Records provided: Begin

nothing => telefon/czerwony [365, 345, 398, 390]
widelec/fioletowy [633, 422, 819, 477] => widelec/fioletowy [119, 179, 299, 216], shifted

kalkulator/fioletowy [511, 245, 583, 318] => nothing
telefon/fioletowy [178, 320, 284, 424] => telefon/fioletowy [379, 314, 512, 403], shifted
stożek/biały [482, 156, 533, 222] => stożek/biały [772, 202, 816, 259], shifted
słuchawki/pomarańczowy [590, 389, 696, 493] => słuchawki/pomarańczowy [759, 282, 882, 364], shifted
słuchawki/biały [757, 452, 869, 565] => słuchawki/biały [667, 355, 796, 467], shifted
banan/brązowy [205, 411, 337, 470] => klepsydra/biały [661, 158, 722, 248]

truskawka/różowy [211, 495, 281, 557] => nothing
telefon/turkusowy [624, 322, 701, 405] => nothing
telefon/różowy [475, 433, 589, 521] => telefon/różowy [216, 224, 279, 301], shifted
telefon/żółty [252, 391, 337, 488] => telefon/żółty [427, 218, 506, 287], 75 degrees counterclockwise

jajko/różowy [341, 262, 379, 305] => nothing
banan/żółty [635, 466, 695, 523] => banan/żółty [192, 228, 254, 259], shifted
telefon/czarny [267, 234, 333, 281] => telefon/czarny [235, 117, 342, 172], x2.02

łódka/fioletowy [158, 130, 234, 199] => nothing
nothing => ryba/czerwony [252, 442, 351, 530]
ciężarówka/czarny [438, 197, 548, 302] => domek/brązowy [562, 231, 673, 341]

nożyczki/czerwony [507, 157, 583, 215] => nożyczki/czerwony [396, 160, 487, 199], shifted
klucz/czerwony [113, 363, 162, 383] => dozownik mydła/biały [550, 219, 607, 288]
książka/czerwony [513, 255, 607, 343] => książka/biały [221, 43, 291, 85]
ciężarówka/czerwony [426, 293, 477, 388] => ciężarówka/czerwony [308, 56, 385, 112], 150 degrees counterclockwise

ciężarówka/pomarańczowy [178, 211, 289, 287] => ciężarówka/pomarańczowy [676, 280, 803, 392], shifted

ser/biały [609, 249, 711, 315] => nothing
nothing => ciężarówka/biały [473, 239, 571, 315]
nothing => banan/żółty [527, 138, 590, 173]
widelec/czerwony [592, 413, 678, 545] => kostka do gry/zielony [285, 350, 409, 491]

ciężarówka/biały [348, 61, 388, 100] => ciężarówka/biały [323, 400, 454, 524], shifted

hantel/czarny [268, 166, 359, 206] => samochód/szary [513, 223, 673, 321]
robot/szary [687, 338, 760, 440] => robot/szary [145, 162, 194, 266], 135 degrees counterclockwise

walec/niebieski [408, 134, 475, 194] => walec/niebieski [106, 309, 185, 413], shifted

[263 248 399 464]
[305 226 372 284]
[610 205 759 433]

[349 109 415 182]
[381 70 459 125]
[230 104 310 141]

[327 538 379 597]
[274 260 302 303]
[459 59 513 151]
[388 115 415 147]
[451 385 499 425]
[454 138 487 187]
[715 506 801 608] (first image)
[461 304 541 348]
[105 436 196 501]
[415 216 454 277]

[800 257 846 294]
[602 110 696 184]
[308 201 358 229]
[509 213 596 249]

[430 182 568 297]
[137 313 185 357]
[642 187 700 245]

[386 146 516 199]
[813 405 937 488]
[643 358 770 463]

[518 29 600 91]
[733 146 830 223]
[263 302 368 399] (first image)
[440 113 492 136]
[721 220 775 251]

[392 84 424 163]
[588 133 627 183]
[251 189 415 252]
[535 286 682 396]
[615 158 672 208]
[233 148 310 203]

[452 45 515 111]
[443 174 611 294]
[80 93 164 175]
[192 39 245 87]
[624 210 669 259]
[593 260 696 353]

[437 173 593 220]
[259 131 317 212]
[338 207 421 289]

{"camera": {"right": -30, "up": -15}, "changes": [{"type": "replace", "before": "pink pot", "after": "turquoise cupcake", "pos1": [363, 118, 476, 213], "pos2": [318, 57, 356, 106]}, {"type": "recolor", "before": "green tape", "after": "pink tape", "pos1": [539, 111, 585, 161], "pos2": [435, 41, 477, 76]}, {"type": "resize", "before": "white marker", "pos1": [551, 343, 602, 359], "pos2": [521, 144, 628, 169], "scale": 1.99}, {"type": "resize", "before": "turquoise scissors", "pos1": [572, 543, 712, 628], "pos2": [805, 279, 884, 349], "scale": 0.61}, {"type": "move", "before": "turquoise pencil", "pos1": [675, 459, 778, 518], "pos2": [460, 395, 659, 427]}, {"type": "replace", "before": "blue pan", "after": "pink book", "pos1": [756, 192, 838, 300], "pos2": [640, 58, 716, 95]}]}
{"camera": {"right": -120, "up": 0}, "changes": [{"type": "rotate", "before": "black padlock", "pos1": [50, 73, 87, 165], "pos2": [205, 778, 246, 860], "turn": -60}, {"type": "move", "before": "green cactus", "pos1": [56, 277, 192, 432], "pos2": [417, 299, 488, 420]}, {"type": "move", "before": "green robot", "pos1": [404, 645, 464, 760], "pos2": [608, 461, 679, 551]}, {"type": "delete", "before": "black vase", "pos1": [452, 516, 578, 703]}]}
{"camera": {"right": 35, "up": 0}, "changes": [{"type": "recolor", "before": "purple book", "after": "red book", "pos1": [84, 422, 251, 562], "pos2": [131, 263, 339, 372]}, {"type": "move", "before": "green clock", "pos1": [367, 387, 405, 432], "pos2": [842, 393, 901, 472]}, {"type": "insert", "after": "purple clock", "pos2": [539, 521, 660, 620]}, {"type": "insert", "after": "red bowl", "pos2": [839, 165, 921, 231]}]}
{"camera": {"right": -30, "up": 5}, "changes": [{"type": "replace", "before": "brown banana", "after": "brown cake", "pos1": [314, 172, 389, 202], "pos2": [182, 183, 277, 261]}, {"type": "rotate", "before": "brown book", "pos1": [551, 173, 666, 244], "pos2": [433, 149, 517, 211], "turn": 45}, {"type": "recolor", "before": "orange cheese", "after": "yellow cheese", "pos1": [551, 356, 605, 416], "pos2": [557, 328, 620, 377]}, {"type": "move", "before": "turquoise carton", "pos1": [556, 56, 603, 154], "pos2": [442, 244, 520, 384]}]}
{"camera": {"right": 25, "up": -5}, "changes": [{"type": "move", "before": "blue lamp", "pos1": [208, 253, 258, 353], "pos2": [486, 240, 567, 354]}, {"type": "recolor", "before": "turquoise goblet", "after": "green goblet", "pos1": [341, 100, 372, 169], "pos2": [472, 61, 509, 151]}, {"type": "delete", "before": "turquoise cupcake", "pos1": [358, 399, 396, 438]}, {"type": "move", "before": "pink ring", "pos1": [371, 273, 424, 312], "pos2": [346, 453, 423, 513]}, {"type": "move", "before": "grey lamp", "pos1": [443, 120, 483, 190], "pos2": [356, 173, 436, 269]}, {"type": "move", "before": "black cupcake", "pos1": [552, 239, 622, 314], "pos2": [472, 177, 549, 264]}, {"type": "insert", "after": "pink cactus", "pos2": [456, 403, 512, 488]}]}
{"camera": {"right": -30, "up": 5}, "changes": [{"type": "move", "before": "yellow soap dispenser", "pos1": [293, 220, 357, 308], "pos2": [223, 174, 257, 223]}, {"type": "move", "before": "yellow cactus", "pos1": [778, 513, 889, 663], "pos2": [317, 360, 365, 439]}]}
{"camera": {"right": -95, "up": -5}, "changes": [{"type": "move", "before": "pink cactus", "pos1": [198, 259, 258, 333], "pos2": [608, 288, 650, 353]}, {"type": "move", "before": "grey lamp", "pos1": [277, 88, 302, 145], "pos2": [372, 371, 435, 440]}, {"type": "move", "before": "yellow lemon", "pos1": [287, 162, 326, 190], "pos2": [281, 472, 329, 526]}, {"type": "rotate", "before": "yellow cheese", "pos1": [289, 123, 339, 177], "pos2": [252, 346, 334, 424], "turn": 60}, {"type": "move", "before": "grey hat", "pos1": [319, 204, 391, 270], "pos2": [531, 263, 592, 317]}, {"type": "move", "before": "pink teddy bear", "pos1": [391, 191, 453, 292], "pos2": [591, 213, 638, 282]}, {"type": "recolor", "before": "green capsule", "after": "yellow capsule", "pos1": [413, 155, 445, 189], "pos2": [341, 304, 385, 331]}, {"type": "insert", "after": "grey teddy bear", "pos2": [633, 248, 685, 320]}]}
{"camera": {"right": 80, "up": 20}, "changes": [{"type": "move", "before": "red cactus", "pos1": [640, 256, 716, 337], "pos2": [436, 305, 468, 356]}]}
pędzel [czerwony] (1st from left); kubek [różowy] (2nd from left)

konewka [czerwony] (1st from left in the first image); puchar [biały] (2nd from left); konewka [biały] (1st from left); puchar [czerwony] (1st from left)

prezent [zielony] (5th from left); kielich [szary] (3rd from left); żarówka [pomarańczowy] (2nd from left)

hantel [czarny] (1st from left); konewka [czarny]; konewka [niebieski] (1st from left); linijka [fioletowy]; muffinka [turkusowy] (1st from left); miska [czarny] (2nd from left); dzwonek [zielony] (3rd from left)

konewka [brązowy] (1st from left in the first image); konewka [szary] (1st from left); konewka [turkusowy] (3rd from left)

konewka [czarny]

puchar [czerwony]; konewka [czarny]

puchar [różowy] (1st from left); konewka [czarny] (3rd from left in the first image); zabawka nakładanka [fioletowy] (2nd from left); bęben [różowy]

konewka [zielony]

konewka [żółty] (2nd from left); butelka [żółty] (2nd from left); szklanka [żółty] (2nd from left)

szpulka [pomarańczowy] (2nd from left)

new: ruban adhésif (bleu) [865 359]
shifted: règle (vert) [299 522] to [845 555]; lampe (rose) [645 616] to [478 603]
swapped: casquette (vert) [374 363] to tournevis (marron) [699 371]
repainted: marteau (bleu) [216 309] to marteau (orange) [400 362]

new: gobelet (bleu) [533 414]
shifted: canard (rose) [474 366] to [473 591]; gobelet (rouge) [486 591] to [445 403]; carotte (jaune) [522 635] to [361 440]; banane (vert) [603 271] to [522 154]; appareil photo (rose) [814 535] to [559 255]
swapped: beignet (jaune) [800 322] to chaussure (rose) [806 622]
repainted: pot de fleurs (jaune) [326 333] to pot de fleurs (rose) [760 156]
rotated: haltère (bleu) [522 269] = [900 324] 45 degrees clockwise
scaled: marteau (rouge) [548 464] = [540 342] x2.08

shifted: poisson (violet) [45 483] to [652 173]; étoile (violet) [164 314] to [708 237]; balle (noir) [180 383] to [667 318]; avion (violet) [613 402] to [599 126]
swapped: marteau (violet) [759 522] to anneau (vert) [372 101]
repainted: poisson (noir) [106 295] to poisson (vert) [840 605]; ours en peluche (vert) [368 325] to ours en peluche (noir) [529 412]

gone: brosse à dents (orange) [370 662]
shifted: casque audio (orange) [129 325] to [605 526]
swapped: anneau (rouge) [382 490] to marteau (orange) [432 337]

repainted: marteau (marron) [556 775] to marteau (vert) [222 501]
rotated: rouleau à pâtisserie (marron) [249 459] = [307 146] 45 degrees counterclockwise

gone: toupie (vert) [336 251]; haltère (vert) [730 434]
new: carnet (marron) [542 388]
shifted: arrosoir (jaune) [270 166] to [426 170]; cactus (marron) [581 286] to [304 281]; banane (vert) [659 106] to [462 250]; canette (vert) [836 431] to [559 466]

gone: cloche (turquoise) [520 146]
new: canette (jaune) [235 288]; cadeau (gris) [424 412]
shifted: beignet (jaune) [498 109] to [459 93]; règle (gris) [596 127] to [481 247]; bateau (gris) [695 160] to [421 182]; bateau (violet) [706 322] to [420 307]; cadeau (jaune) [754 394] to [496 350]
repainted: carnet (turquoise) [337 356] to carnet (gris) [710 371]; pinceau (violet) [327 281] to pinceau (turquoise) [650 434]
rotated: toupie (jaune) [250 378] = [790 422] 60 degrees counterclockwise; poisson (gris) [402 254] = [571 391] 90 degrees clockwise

Records provided: End

Problem description:
Copy out only the lines above from the one with "shifted: règle (vert)" to the one with "swapped: casquette (vert)", inclusive, exactly as they stand.

Exercise result:
shifted: règle (vert) [299 522] to [845 555]; lampe (rose) [645 616] to [478 603]
swapped: casquette (vert) [374 363] to tournevis (marron) [699 371]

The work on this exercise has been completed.